*** Opening SOURCE INFORMATION ***

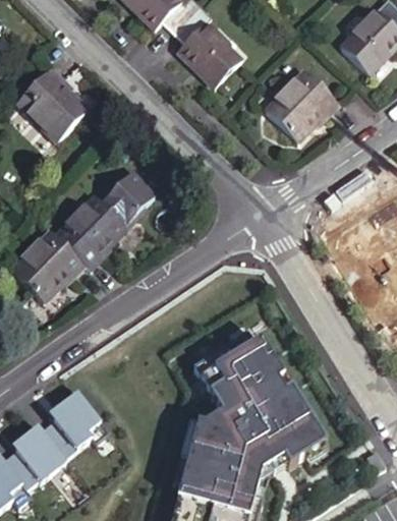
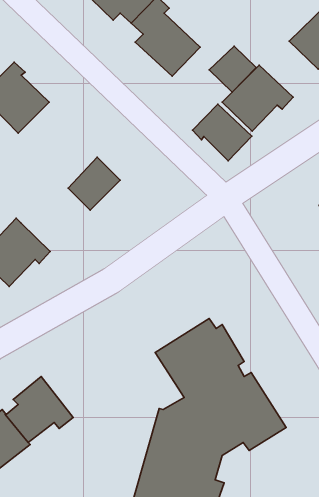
building: none -> [209,46,256,92]
building: none -> [193,104,252,161]
building: [58,191,131,267] -> none

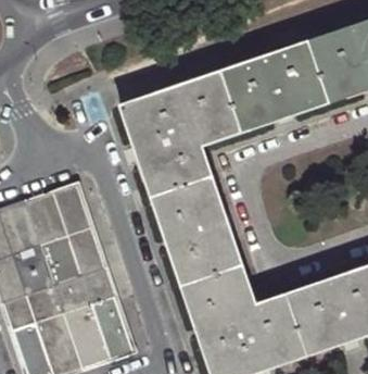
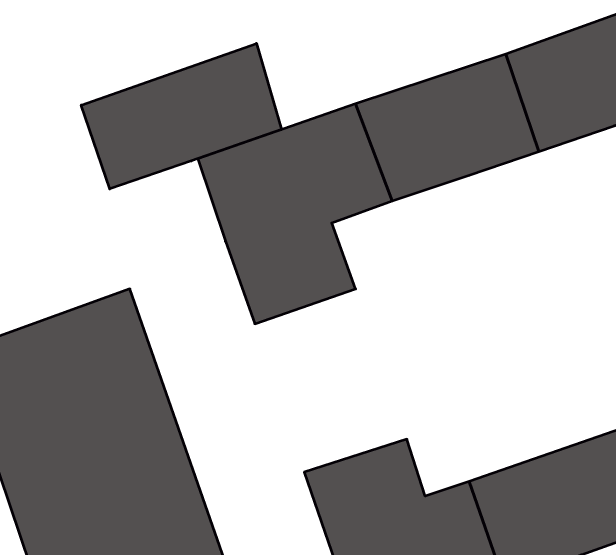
building: none -> [81,43,281,189]
building: [151,184,241,292] -> none

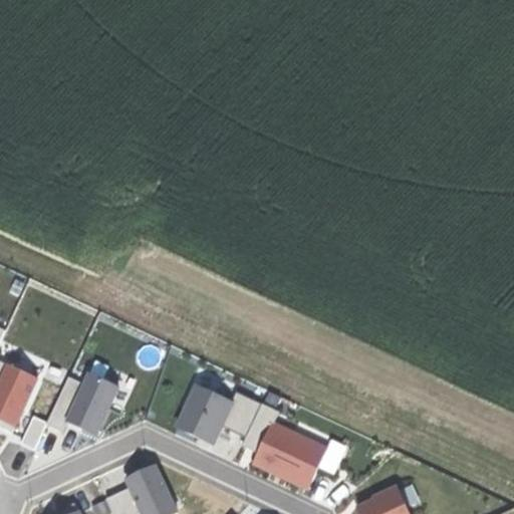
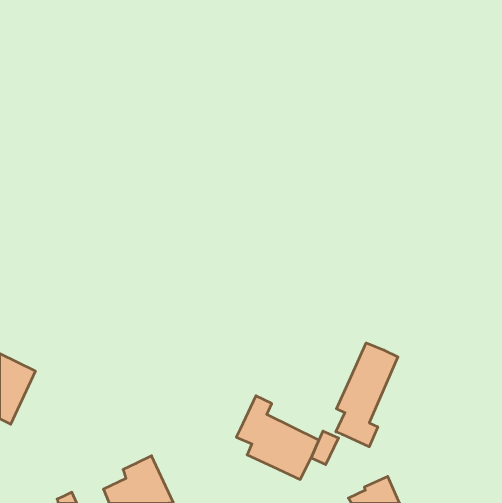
building: none -> [336,343,398,447]
building: [45,374,117,435] -> none
building: [176,386,261,443] -> none

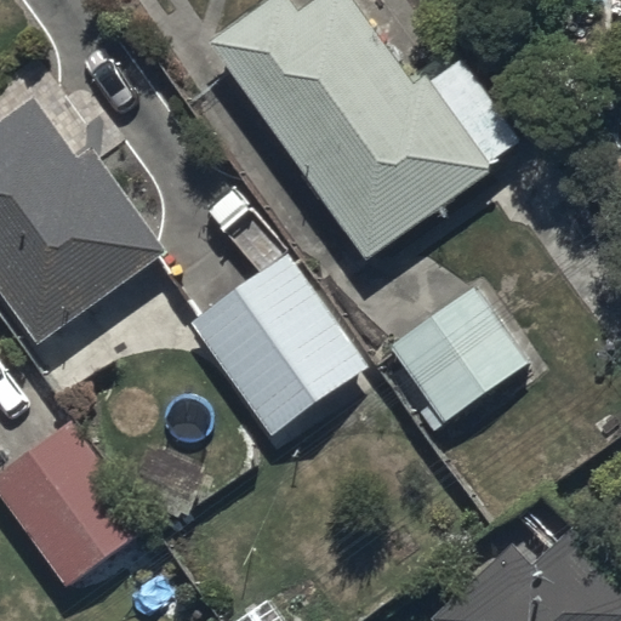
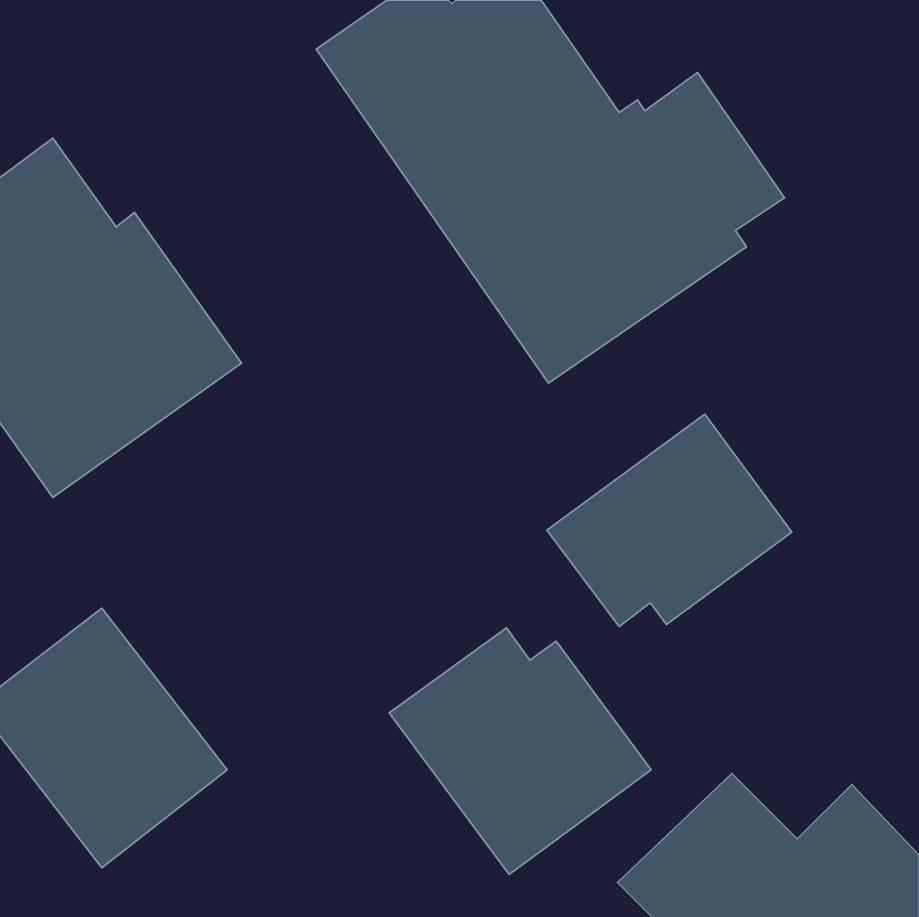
building: [188,251,369,439] -> none
building: none -> [389,628,651,875]

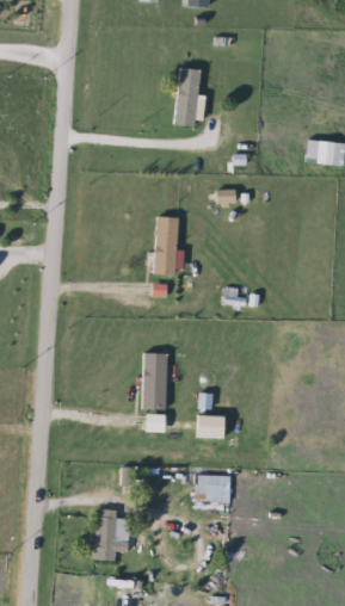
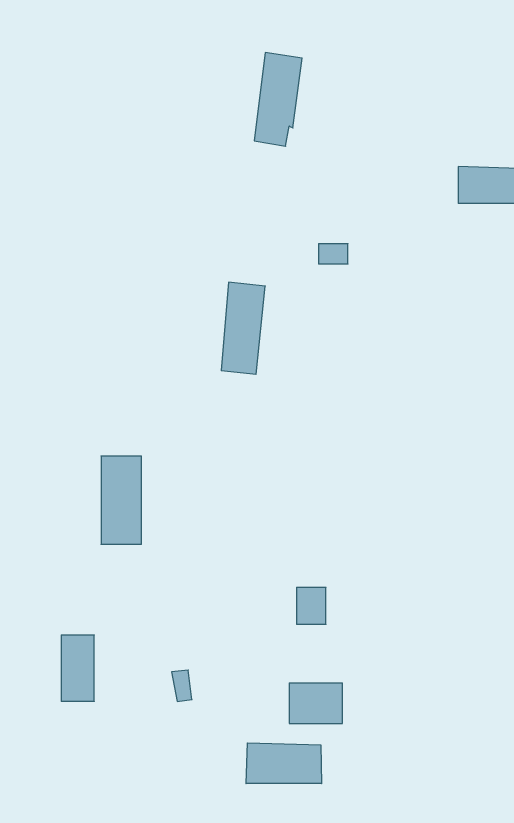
building: [143,352,170,409] -> [101,456,141,544]
building: none -> [246,743,322,784]
building: [96,515,117,558] -> [61,635,94,701]

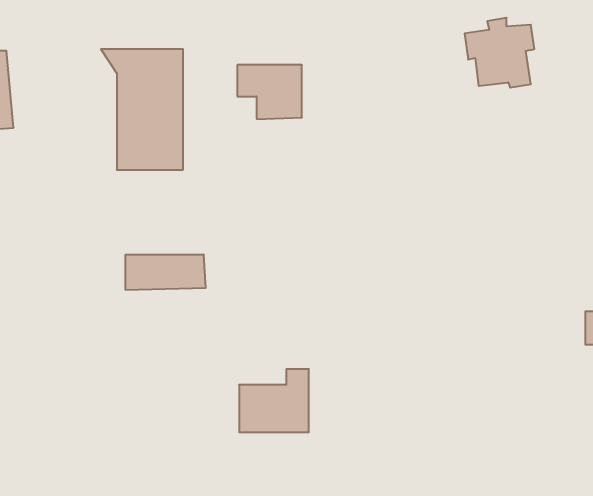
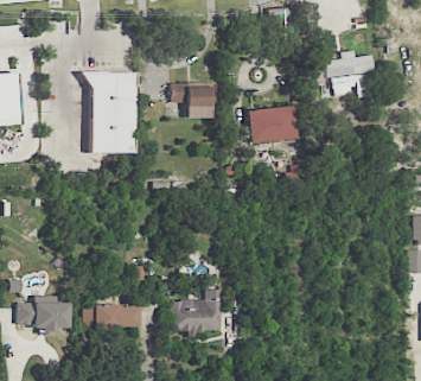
building: none -> [245,104,295,142]
building: [125,255,206,290] -> [83,305,138,329]
building: none -> [17,296,68,330]

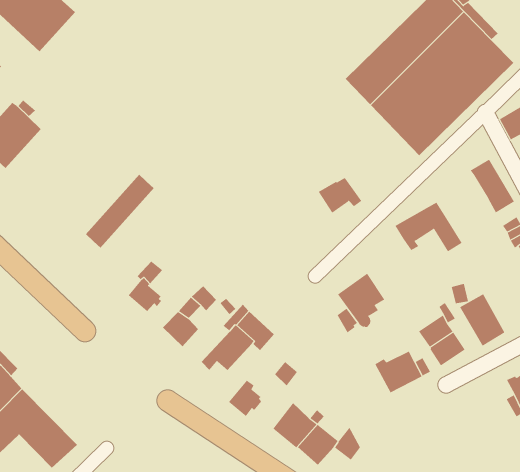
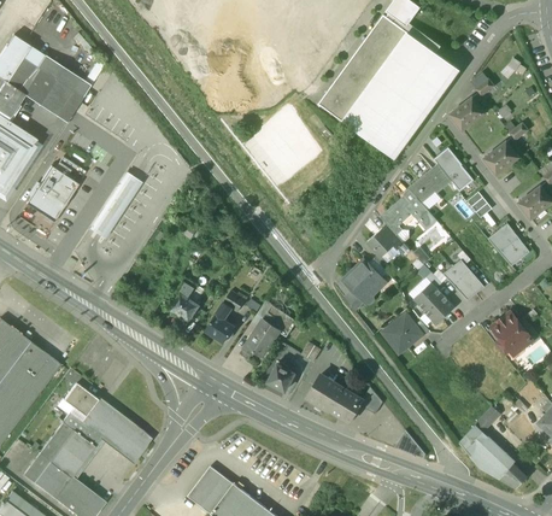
building: [85,174,155,249] -> [90,172,141,239]
building: none -> [409,164,452,203]
building: [318,177,362,213] -> [368,225,405,257]

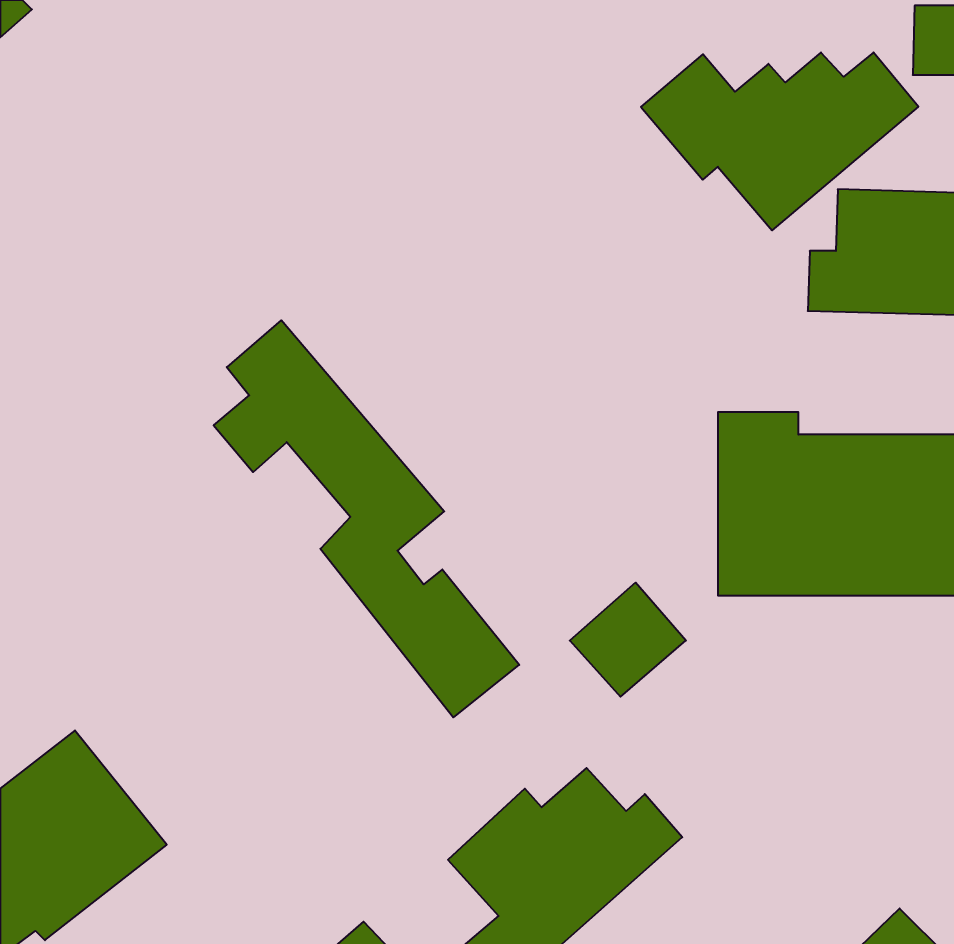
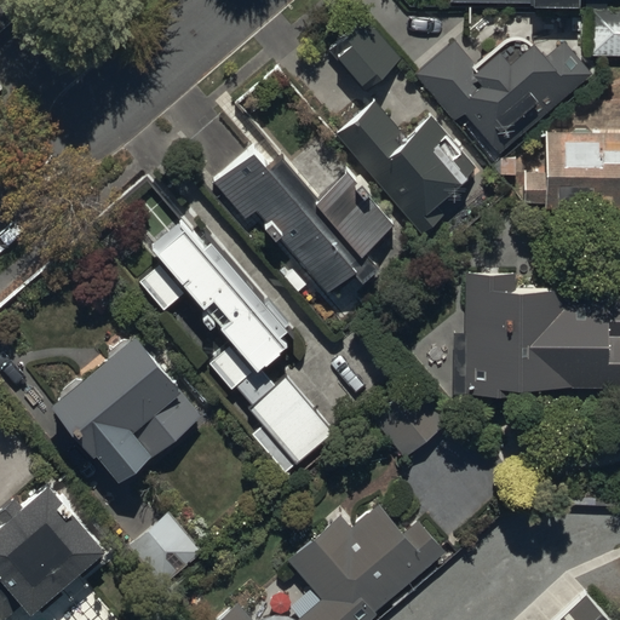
building: none -> [332,22,397,90]
building: none -> [335,102,476,232]
building: none -> [216,138,398,293]
building: none -> [53,335,200,481]

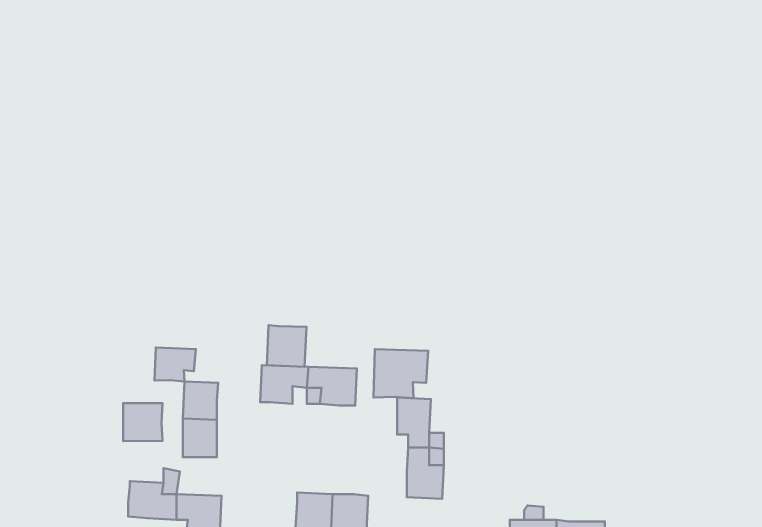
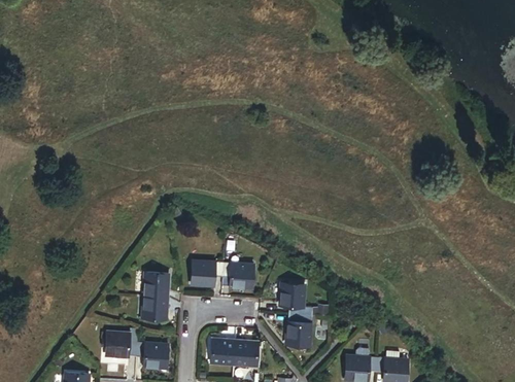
building: [267,325,306,367] -> none
building: [155,347,196,381] -> none
building: [374,349,428,398] -> none
building: [123,403,162,441] -> none

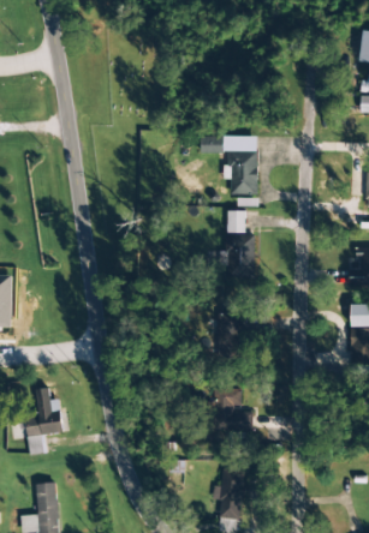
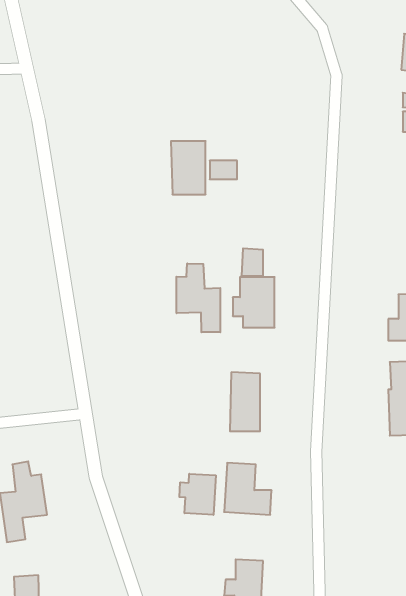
building: [230,149,258,193] -> [171,141,206,194]
building: none -> [176,263,220,332]
building: none -> [179,474,216,515]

*** Closing SOURCE INFORMATION ***

* _WORK TASK_
Please repeat, exactly as written, only the lines from the line with "building: none -> [335,102,476,232]" to the end of the data, leaving out every picture.

* _RESPONSE TO THIS EXERCISE_
building: none -> [335,102,476,232]
building: none -> [216,138,398,293]
building: none -> [53,335,200,481]

building: [267,325,306,367] -> none
building: [155,347,196,381] -> none
building: [374,349,428,398] -> none
building: [123,403,162,441] -> none

building: [230,149,258,193] -> [171,141,206,194]
building: none -> [176,263,220,332]
building: none -> [179,474,216,515]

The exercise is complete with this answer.